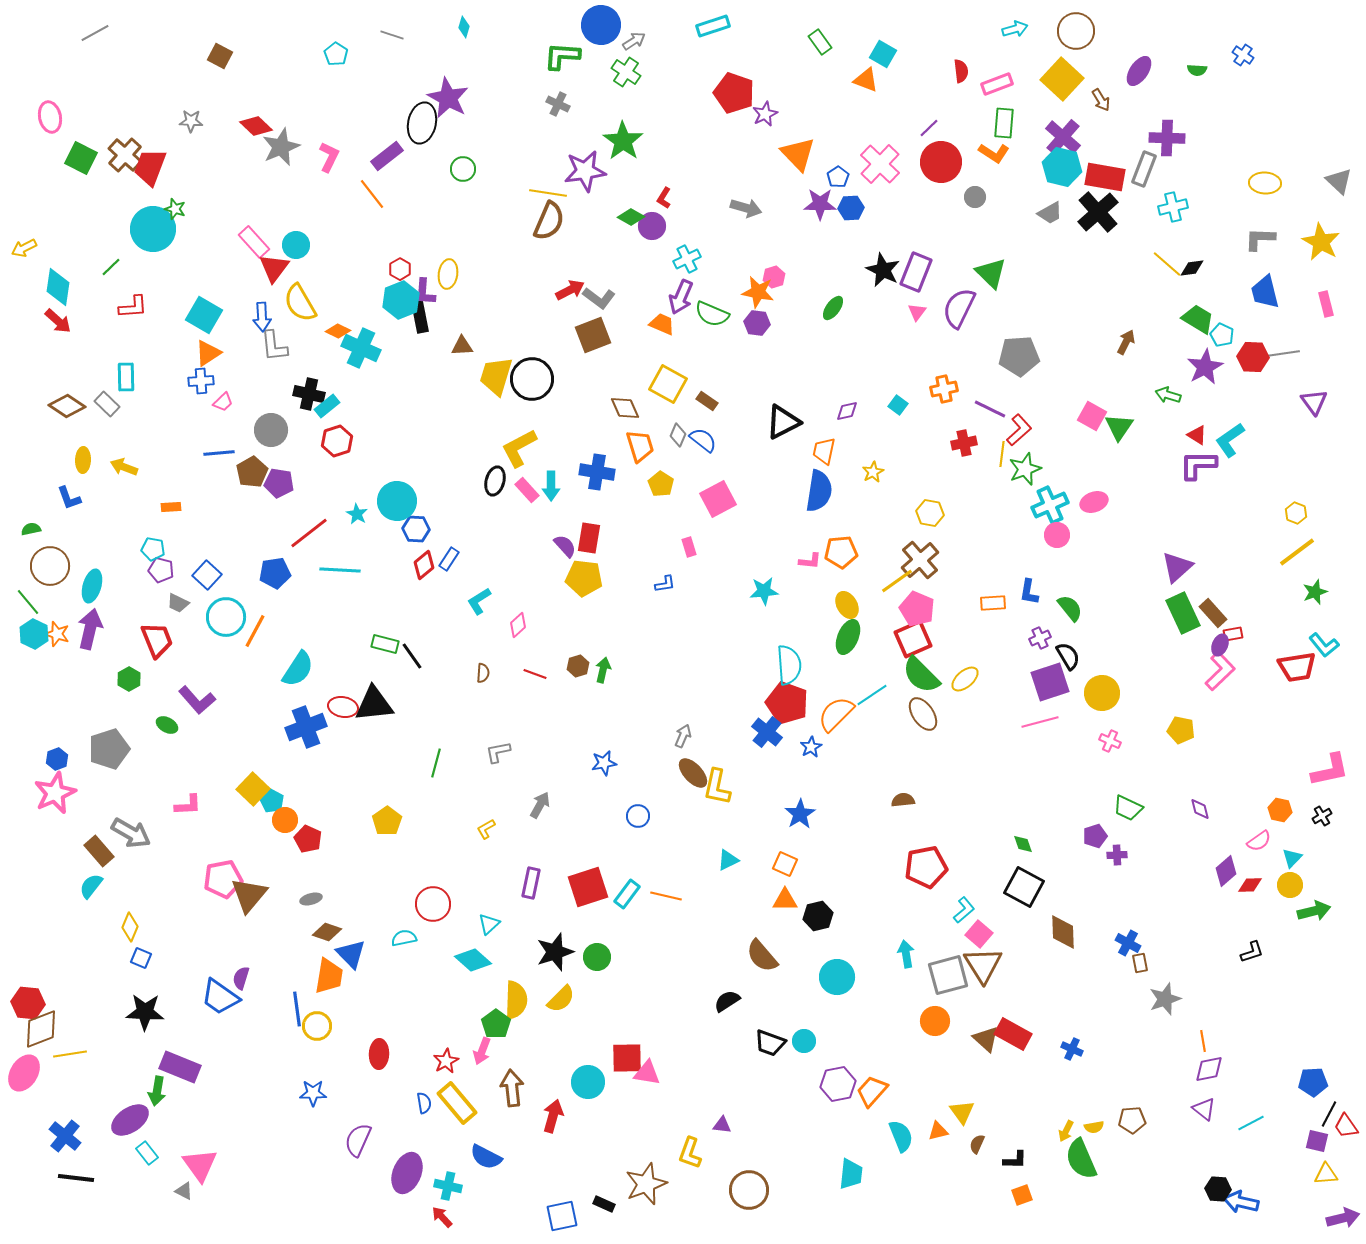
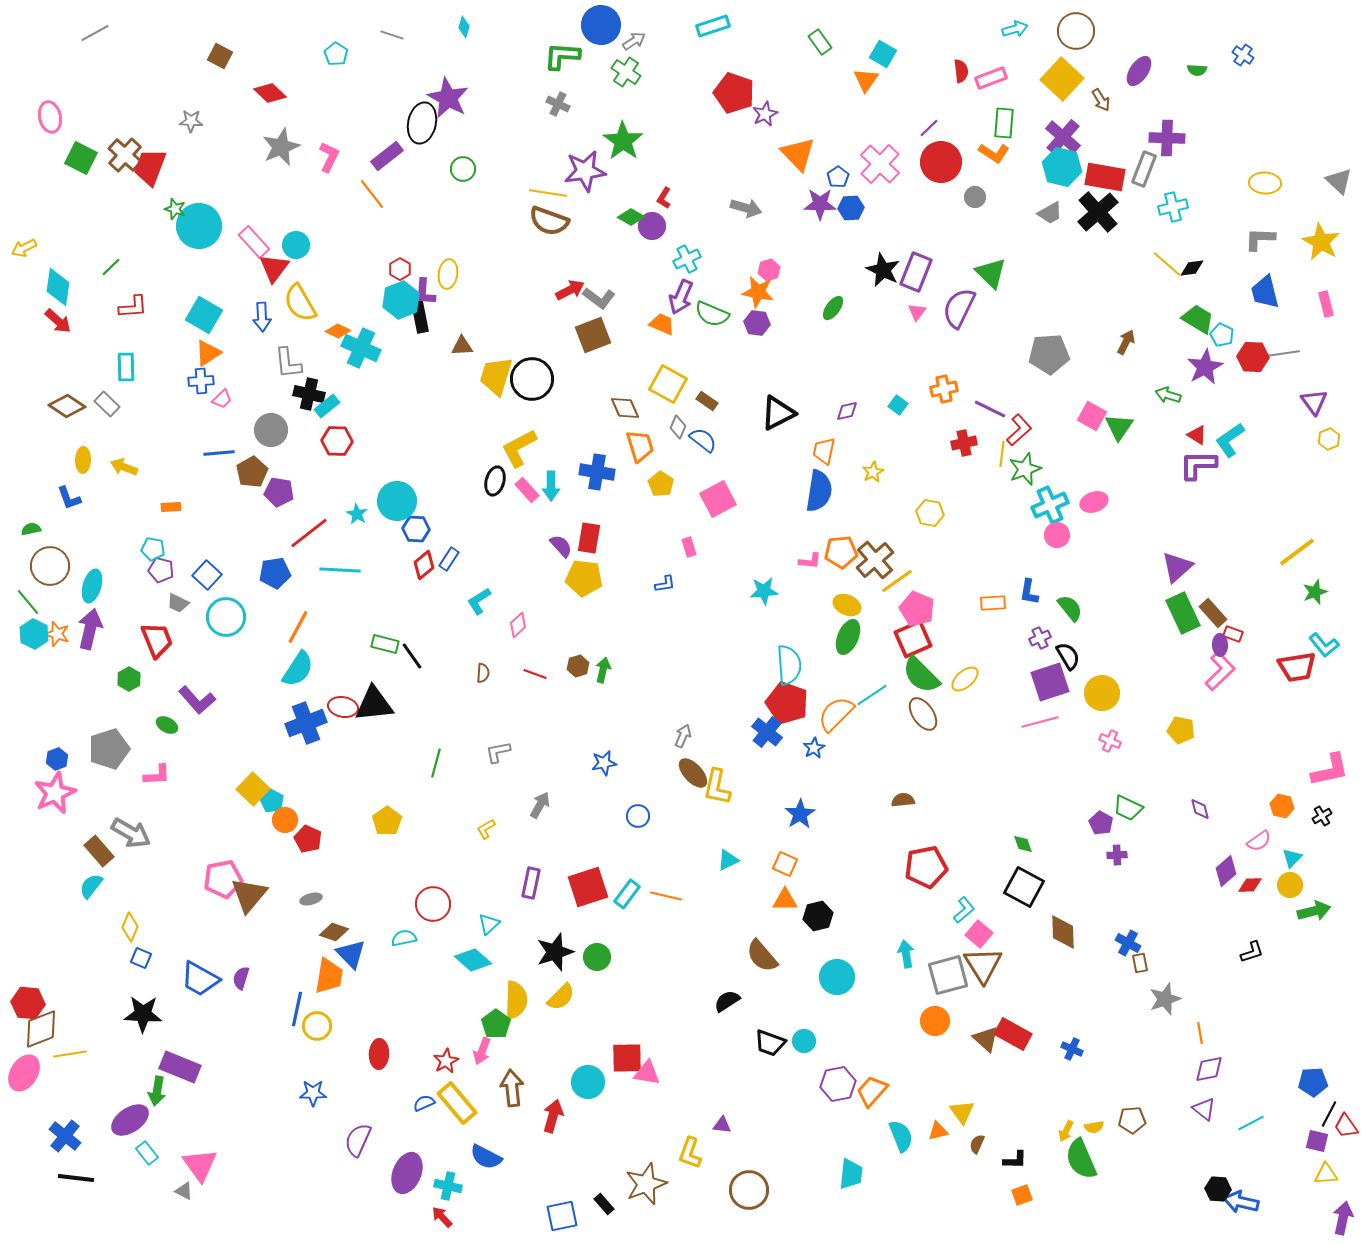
orange triangle at (866, 80): rotated 44 degrees clockwise
pink rectangle at (997, 84): moved 6 px left, 6 px up
red diamond at (256, 126): moved 14 px right, 33 px up
brown semicircle at (549, 221): rotated 87 degrees clockwise
cyan circle at (153, 229): moved 46 px right, 3 px up
pink hexagon at (774, 277): moved 5 px left, 7 px up
gray L-shape at (274, 346): moved 14 px right, 17 px down
gray pentagon at (1019, 356): moved 30 px right, 2 px up
cyan rectangle at (126, 377): moved 10 px up
pink trapezoid at (223, 402): moved 1 px left, 3 px up
black triangle at (783, 422): moved 5 px left, 9 px up
gray diamond at (678, 435): moved 8 px up
red hexagon at (337, 441): rotated 20 degrees clockwise
purple pentagon at (279, 483): moved 9 px down
yellow hexagon at (1296, 513): moved 33 px right, 74 px up; rotated 15 degrees clockwise
purple semicircle at (565, 546): moved 4 px left
brown cross at (920, 560): moved 45 px left
yellow ellipse at (847, 605): rotated 36 degrees counterclockwise
orange line at (255, 631): moved 43 px right, 4 px up
red rectangle at (1233, 634): rotated 30 degrees clockwise
purple ellipse at (1220, 645): rotated 25 degrees counterclockwise
blue cross at (306, 727): moved 4 px up
blue star at (811, 747): moved 3 px right, 1 px down
pink L-shape at (188, 805): moved 31 px left, 30 px up
orange hexagon at (1280, 810): moved 2 px right, 4 px up
purple pentagon at (1095, 836): moved 6 px right, 13 px up; rotated 25 degrees counterclockwise
brown diamond at (327, 932): moved 7 px right
blue trapezoid at (220, 997): moved 20 px left, 18 px up; rotated 6 degrees counterclockwise
yellow semicircle at (561, 999): moved 2 px up
blue line at (297, 1009): rotated 20 degrees clockwise
black star at (145, 1012): moved 2 px left, 2 px down
orange line at (1203, 1041): moved 3 px left, 8 px up
blue semicircle at (424, 1103): rotated 105 degrees counterclockwise
black rectangle at (604, 1204): rotated 25 degrees clockwise
purple arrow at (1343, 1218): rotated 64 degrees counterclockwise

■ ■ ■ ■

Transcribe, without alteration, the line that contains "pink L-shape at" together with all lines after it in the listing above.

ANSWER SECTION:
pink L-shape at (188, 805): moved 31 px left, 30 px up
orange hexagon at (1280, 810): moved 2 px right, 4 px up
purple pentagon at (1095, 836): moved 6 px right, 13 px up; rotated 25 degrees counterclockwise
brown diamond at (327, 932): moved 7 px right
blue trapezoid at (220, 997): moved 20 px left, 18 px up; rotated 6 degrees counterclockwise
yellow semicircle at (561, 999): moved 2 px up
blue line at (297, 1009): rotated 20 degrees clockwise
black star at (145, 1012): moved 2 px left, 2 px down
orange line at (1203, 1041): moved 3 px left, 8 px up
blue semicircle at (424, 1103): rotated 105 degrees counterclockwise
black rectangle at (604, 1204): rotated 25 degrees clockwise
purple arrow at (1343, 1218): rotated 64 degrees counterclockwise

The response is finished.